**Your assignment**
Pull every line containing "green" from the listing below.

○ ○ ○ ○ ○

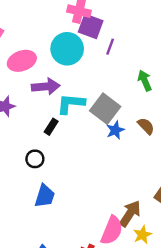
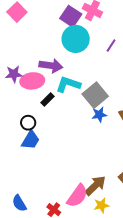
purple square: (91, 26) -> (71, 16), moved
pink ellipse: (22, 61) -> (32, 81), moved
blue trapezoid: (45, 196) -> (30, 140), moved

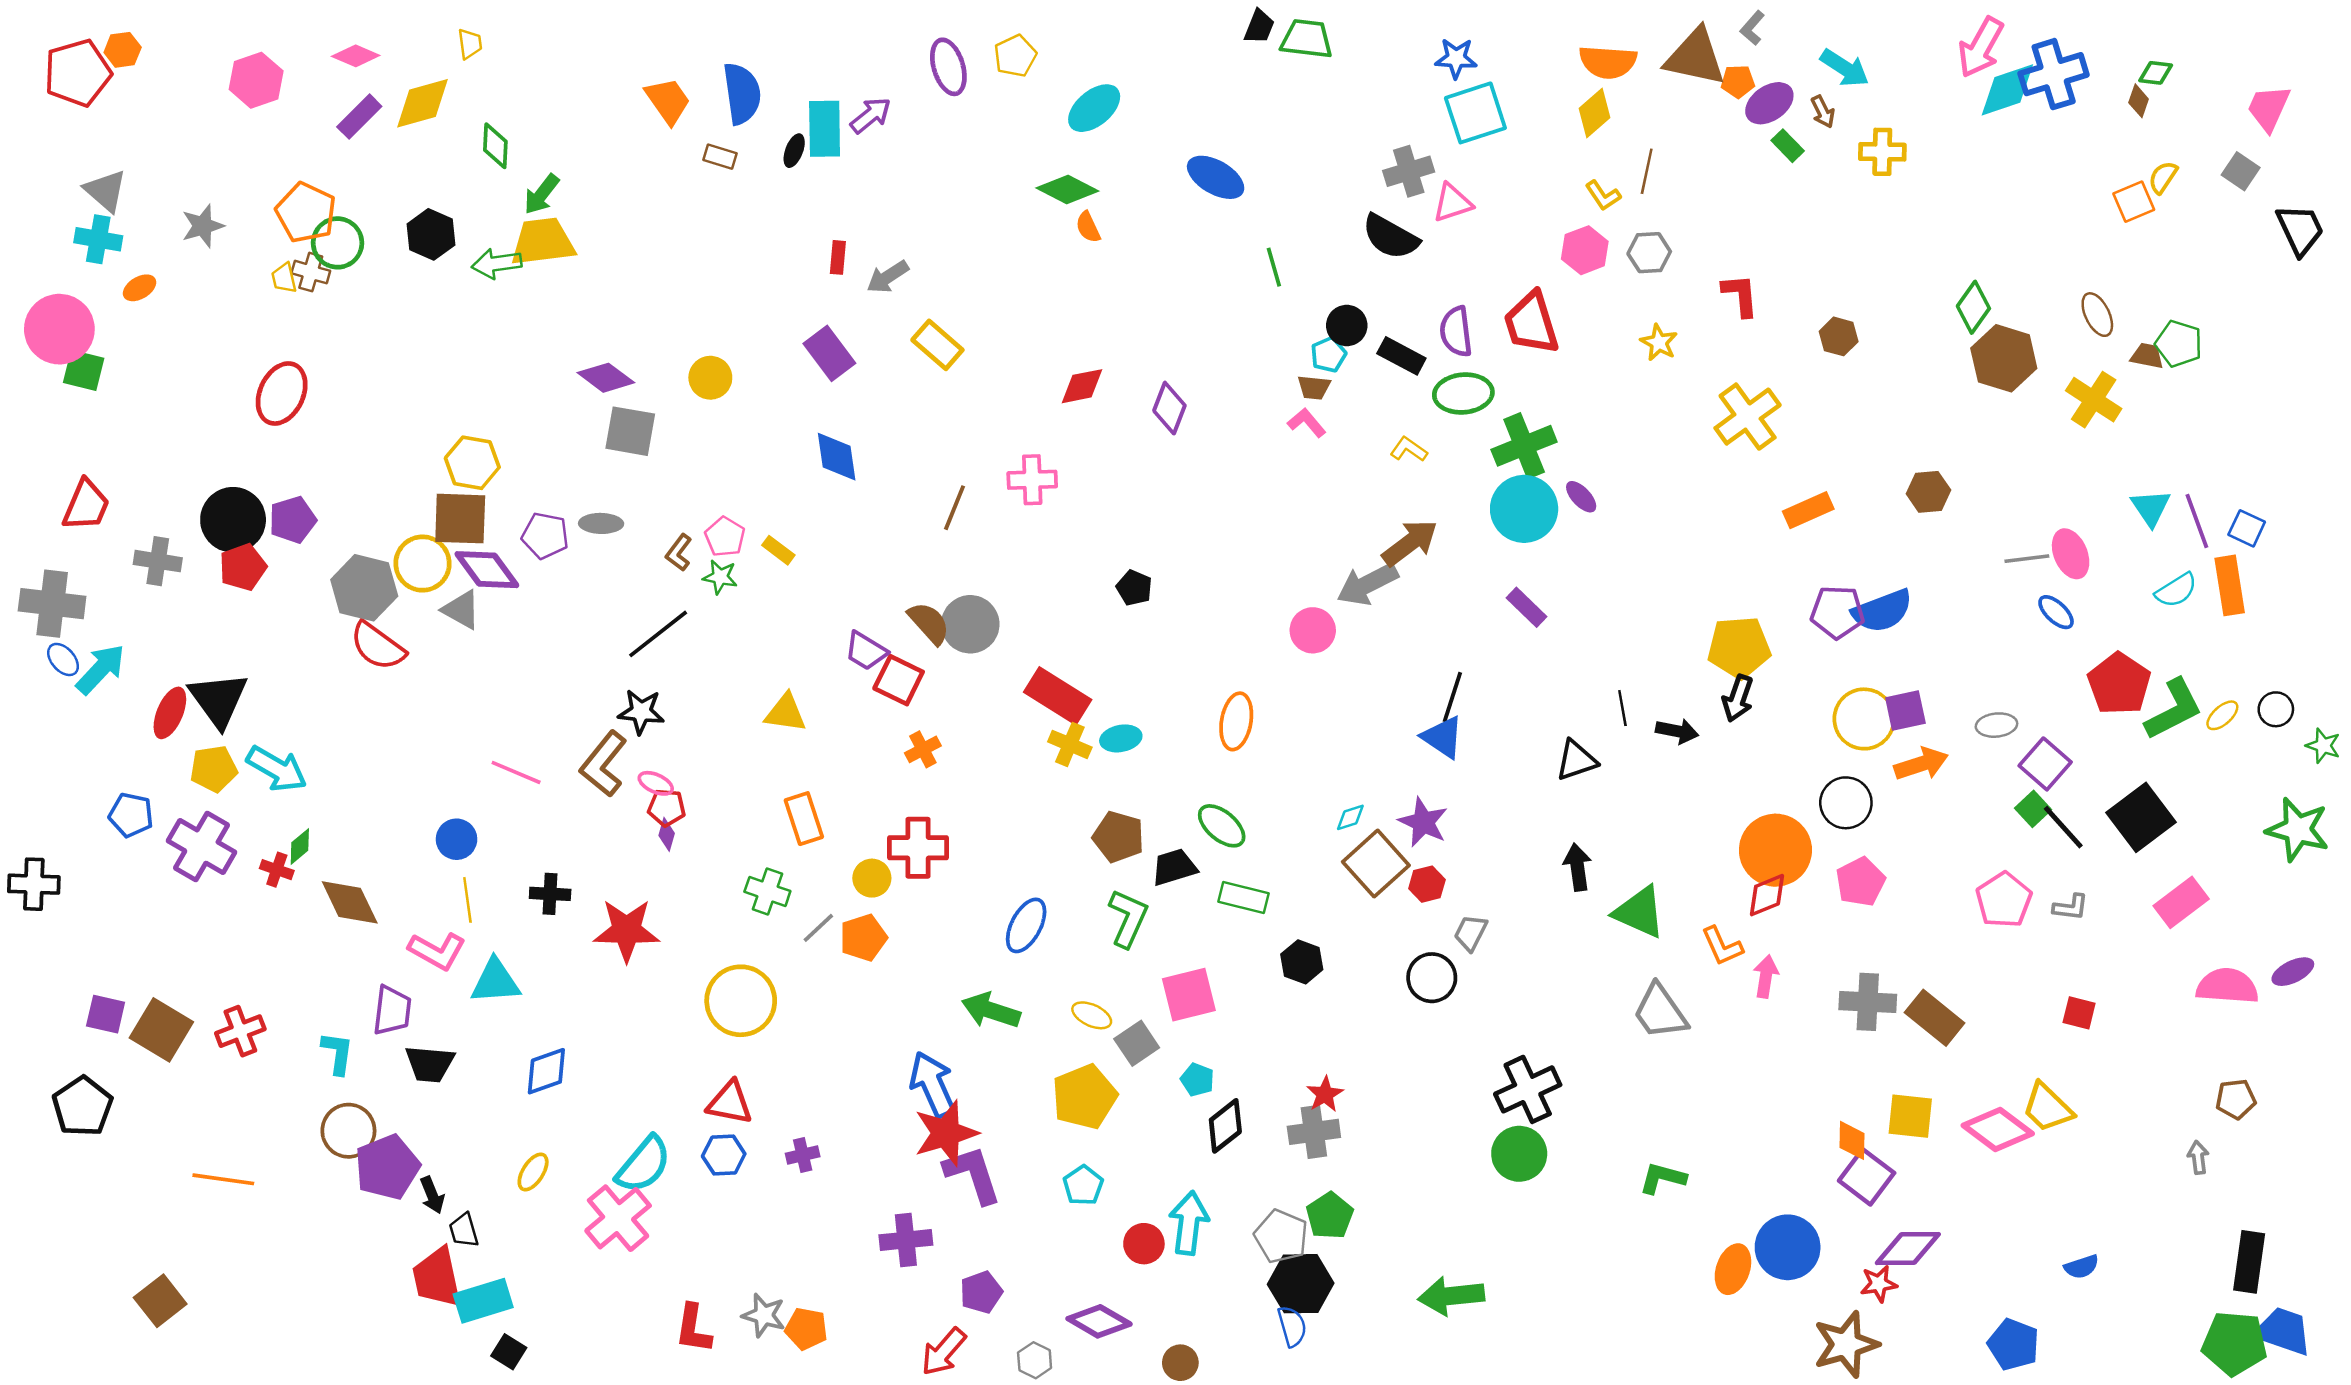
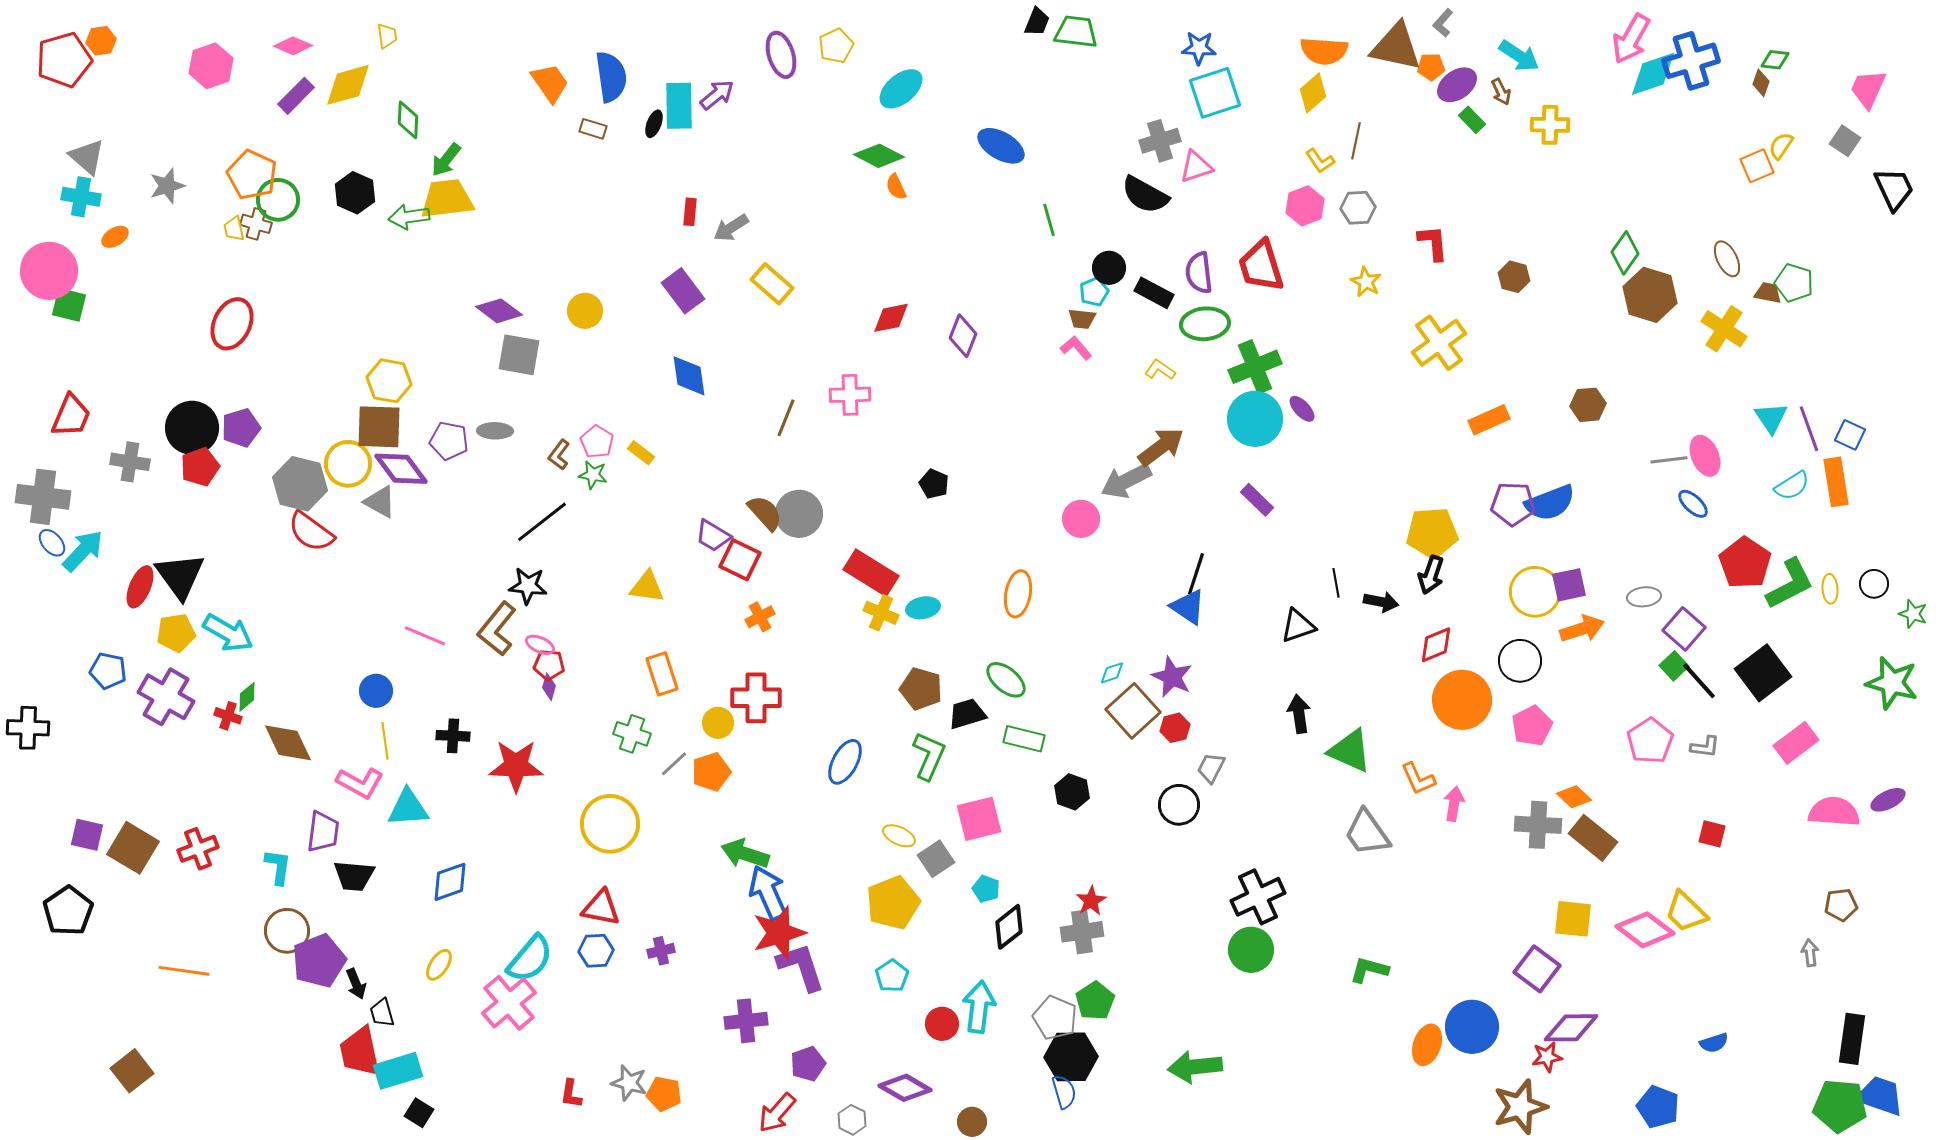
yellow ellipse: (2222, 715) -> (1830, 589), turned -52
red diamond: (1767, 895) -> (1436, 645), moved
green arrow: (991, 1010) -> (745, 854), moved
orange diamond: (1852, 1140) -> (1574, 797), moved, turned -48
red L-shape: (693, 1329) -> (571, 1094), size x0.7

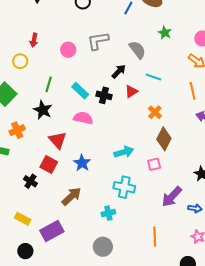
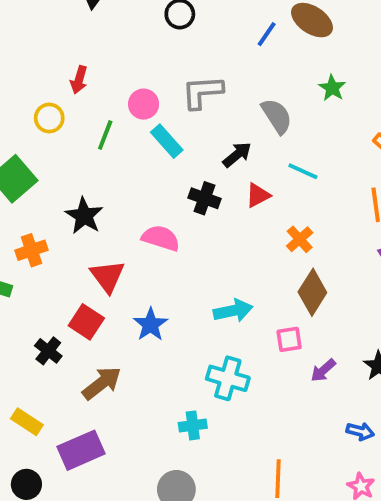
green line: (49, 84) -> (105, 135), moved
cyan rectangle: (80, 91) -> (167, 141), moved
brown arrow: (71, 196) -> (102, 383), moved
purple arrow: (172, 197) -> (323, 370), moved, size x0.6

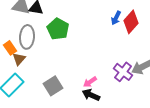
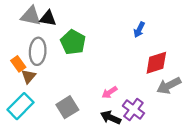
red diamond: (131, 22) -> (156, 63), moved, turned 30
purple cross: (123, 72) -> (133, 110), moved
pink arrow: (90, 82) -> (110, 92), moved

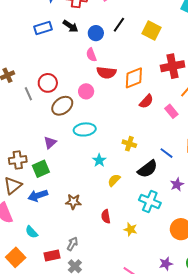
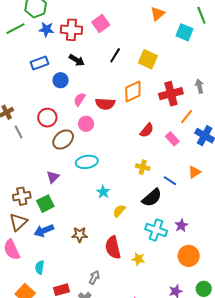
black arrow: (70, 26) -> (77, 60), moved
blue circle: (96, 33) -> (61, 80), moved
pink semicircle: (91, 55) -> (79, 99), moved, turned 56
orange diamond: (134, 78) -> (133, 91), moved
gray line: (28, 94) -> (18, 132), moved
yellow cross: (129, 144) -> (143, 167), moved
purple star: (177, 184) -> (181, 225), moved
red semicircle: (106, 216) -> (113, 248), size x1.6
cyan semicircle: (32, 232) -> (40, 267), turned 56
gray arrow: (72, 244) -> (94, 278), moved

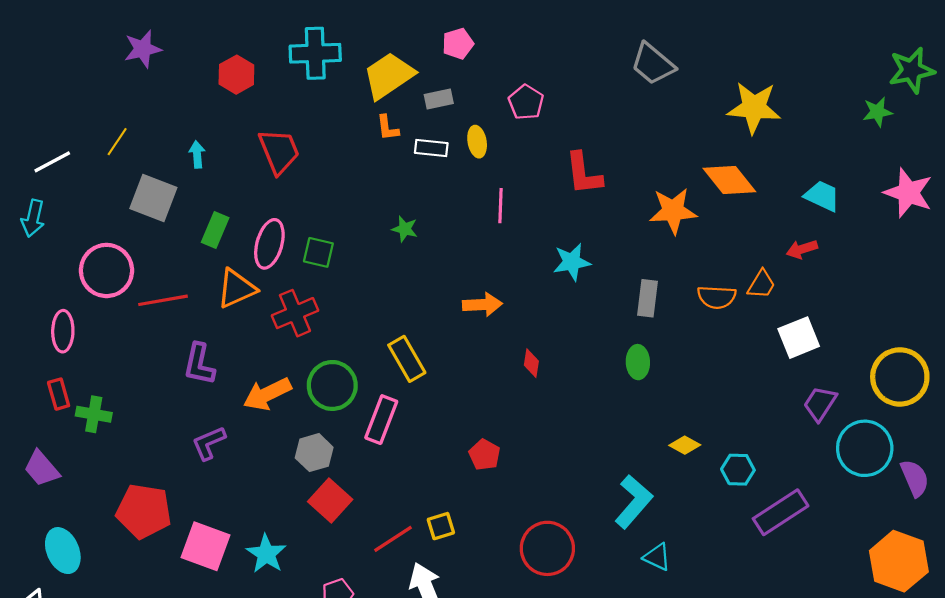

○ ○ ○ ○ ○

**Answer to this task**
green arrow: (991, 1010) -> (745, 854), moved
green line: (49, 84) -> (105, 135), moved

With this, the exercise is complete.